* What this task involves: From the listing below, select every line where the word "trapezoid" appears.
[[ Supplied material open ]]
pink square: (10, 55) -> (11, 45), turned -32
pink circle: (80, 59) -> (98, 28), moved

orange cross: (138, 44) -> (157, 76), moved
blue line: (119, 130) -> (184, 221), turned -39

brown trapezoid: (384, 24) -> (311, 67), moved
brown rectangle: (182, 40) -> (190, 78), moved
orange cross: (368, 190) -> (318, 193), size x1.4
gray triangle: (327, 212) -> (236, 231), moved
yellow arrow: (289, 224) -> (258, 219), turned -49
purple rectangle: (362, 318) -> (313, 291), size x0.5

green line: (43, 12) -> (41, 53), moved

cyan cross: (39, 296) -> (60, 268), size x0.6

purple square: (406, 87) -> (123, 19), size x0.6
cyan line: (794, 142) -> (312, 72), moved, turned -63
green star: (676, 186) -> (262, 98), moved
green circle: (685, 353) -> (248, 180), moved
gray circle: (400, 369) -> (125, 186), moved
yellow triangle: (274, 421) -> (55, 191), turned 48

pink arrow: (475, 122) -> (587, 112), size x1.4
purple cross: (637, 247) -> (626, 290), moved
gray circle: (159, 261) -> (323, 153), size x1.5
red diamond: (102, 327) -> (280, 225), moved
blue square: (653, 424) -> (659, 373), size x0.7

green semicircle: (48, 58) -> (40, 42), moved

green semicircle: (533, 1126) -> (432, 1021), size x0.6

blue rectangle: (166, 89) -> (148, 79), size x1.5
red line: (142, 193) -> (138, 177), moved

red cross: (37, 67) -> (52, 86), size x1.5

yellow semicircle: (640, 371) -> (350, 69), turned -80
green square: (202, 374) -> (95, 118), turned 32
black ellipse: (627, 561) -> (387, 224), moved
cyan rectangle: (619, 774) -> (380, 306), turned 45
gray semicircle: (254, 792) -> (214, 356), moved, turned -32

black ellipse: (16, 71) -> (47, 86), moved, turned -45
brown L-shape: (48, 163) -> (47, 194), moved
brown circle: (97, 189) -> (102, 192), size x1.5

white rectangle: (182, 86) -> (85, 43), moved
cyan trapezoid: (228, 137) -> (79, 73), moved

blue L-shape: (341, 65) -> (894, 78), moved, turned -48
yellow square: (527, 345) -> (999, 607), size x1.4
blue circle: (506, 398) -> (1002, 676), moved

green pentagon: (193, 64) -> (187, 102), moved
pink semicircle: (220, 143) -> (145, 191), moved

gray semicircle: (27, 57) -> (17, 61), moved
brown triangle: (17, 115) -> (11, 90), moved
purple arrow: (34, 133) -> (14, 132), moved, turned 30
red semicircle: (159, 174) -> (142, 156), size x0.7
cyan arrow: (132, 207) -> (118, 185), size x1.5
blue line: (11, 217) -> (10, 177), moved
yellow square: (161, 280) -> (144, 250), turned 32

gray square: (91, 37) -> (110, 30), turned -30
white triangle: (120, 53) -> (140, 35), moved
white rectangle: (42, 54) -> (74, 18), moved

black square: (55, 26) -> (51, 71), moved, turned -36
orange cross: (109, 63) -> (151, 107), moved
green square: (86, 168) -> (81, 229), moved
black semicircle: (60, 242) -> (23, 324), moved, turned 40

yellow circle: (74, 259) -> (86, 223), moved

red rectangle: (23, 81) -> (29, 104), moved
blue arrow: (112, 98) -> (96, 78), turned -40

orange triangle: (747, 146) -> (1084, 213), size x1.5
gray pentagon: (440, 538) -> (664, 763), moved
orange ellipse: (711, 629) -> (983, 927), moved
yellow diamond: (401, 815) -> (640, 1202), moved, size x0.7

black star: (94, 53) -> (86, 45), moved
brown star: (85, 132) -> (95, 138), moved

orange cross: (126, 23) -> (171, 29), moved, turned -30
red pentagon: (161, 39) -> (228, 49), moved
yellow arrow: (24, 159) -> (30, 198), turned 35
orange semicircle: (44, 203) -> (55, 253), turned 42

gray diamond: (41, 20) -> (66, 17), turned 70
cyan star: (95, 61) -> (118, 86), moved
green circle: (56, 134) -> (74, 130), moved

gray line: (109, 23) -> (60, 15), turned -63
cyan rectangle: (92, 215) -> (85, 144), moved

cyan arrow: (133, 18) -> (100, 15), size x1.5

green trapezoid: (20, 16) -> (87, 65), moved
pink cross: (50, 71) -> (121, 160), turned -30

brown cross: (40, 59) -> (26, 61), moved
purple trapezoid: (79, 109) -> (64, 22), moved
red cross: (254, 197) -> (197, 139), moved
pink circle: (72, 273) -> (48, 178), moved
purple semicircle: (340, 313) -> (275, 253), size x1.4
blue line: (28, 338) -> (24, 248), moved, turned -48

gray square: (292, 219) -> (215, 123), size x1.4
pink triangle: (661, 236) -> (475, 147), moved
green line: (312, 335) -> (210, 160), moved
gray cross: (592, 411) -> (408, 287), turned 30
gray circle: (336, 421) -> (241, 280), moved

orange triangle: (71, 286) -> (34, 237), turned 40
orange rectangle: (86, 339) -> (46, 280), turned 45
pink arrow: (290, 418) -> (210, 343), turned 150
[[ Supplied material closed ]]
* Solution to the exercise:
brown trapezoid: (384, 24) -> (311, 67), moved
cyan trapezoid: (228, 137) -> (79, 73), moved
green trapezoid: (20, 16) -> (87, 65), moved
purple trapezoid: (79, 109) -> (64, 22), moved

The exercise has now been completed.